Exercise
Please set down only the lines between the line containing "pink domino: 3 -> 4" and the end of the records, inclusive, exactly as they stand.
======== Given records
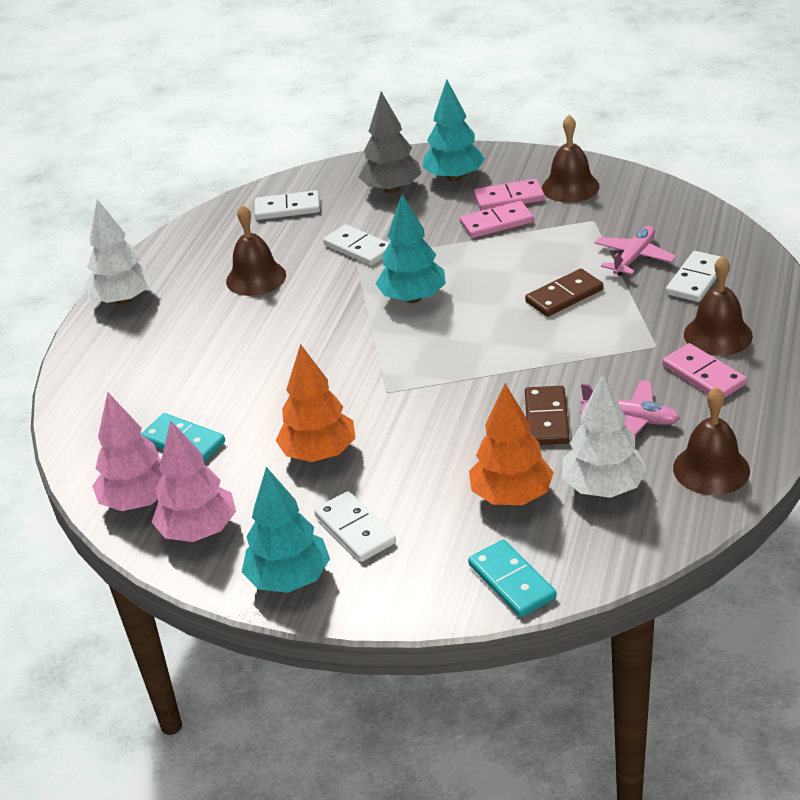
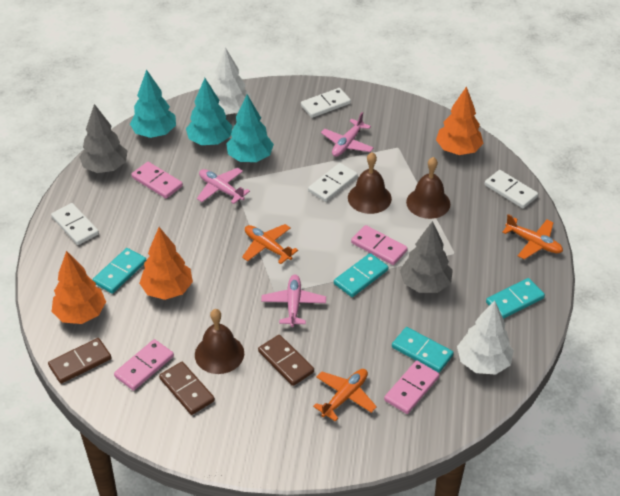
brown bell: 4 -> 3
brown domino: 2 -> 3
grey tree: 1 -> 2
orange plane: 0 -> 3
orange tree: 2 -> 3
pink domino: 3 -> 4
pink plane: 2 -> 3
pink tree: 2 -> 0
turquoise domino: 2 -> 4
================
Written reply
pink domino: 3 -> 4
pink plane: 2 -> 3
pink tree: 2 -> 0
turquoise domino: 2 -> 4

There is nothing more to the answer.